→ **DATA IN THIS EXERCISE**:

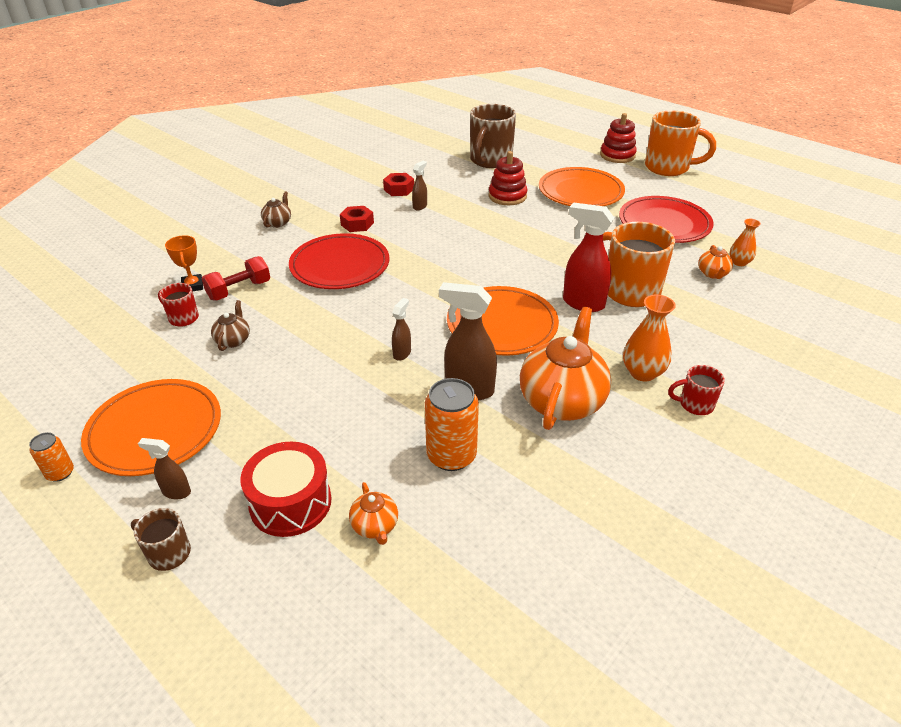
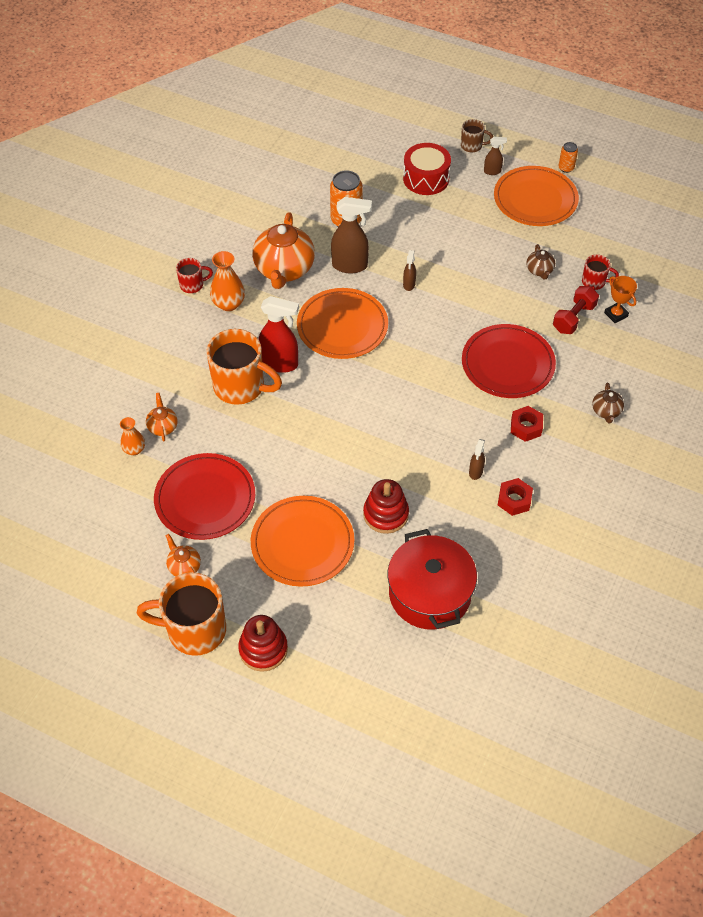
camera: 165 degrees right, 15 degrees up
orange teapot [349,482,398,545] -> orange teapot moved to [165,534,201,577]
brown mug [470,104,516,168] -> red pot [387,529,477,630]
...
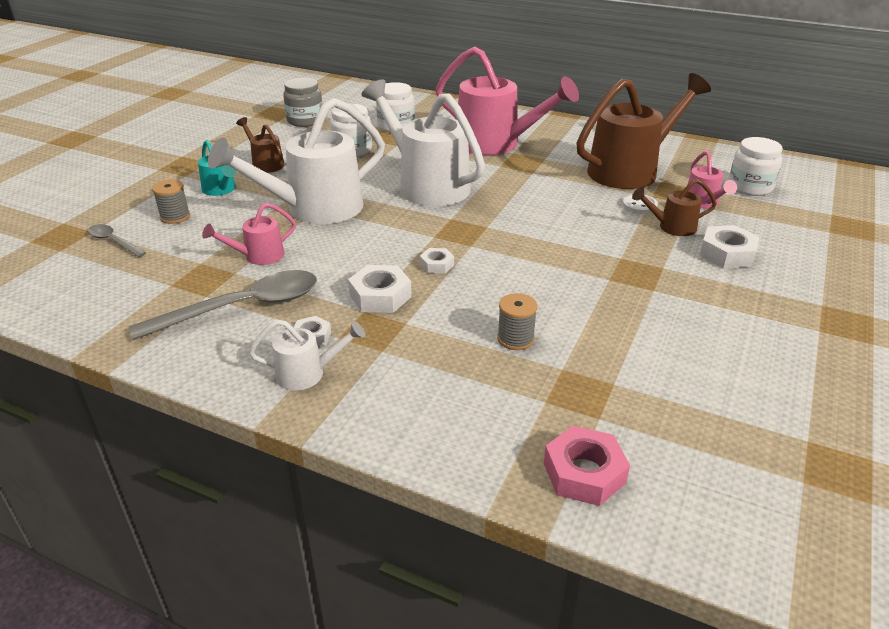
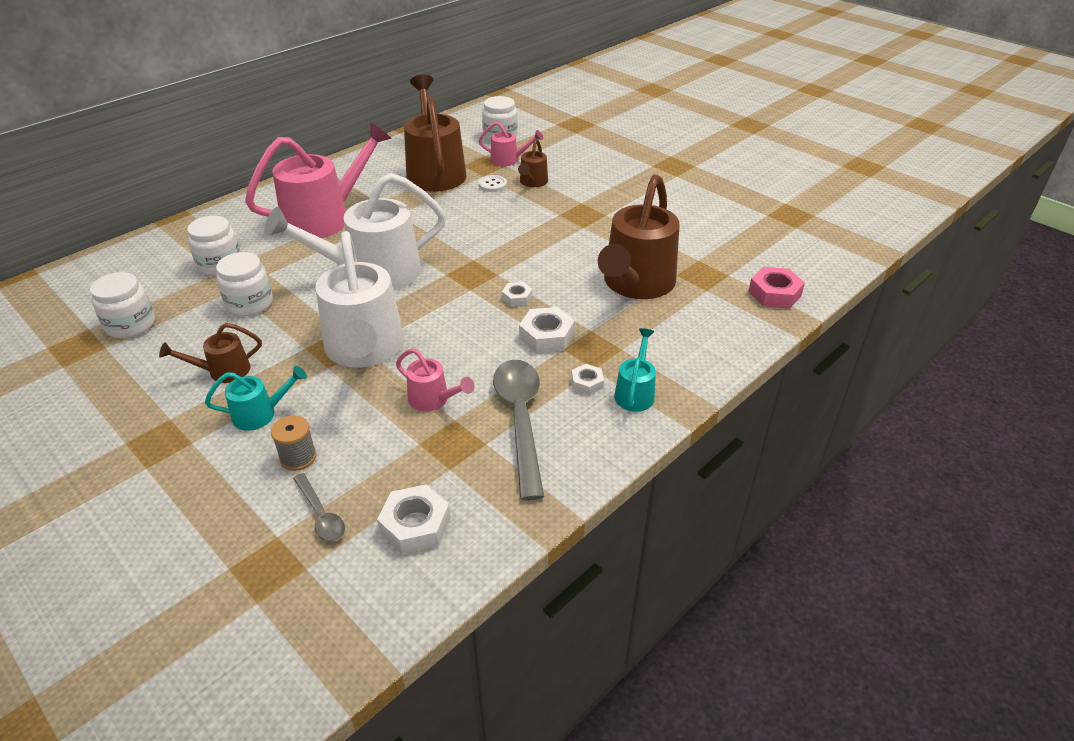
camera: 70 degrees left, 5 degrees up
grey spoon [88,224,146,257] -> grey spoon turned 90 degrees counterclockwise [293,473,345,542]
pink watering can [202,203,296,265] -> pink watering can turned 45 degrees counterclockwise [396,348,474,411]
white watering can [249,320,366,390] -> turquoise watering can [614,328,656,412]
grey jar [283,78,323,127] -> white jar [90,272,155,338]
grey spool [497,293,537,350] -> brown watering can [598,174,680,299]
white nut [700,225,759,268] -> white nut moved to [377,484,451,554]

→ **DIRECTIVE**: Using the records above, write out exactly the lines between the one holding "camera: 165 degrees right, 15 degrees up" and the one holding "brown mug [470,104,516,168]", inclusive; leave everything else out.

→ **THE COMPLETED TASK**:
camera: 165 degrees right, 15 degrees up
orange teapot [349,482,398,545] -> orange teapot moved to [165,534,201,577]
brown mug [470,104,516,168] -> red pot [387,529,477,630]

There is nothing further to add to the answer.